▶ [The task]: The entries below contain a line with "(312, 254) = (415, 270): brown" and a line with "(451, 364) = (588, 205): red". Retype exactly everything from the first down to the second, both included, and nothing else.

▶ [Records provided]:
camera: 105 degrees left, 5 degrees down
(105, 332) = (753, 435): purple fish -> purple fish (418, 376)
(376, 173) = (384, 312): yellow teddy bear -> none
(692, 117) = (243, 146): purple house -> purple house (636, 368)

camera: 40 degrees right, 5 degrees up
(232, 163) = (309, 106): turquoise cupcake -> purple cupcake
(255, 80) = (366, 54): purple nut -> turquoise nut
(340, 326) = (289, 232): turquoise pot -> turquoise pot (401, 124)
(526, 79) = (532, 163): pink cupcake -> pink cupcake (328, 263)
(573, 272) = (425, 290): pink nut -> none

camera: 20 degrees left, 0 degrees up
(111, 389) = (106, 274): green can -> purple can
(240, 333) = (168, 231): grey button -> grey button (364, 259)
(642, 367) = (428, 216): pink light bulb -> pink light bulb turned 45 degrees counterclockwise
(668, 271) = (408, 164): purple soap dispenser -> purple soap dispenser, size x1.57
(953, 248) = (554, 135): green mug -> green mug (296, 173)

...

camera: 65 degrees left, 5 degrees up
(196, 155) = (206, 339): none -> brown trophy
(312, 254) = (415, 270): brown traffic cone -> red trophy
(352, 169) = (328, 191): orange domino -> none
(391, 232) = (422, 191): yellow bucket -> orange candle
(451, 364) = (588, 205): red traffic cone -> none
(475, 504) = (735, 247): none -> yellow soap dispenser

▶ [Written reply]:
(312, 254) = (415, 270): brown traffic cone -> red trophy
(352, 169) = (328, 191): orange domino -> none
(391, 232) = (422, 191): yellow bucket -> orange candle
(451, 364) = (588, 205): red traffic cone -> none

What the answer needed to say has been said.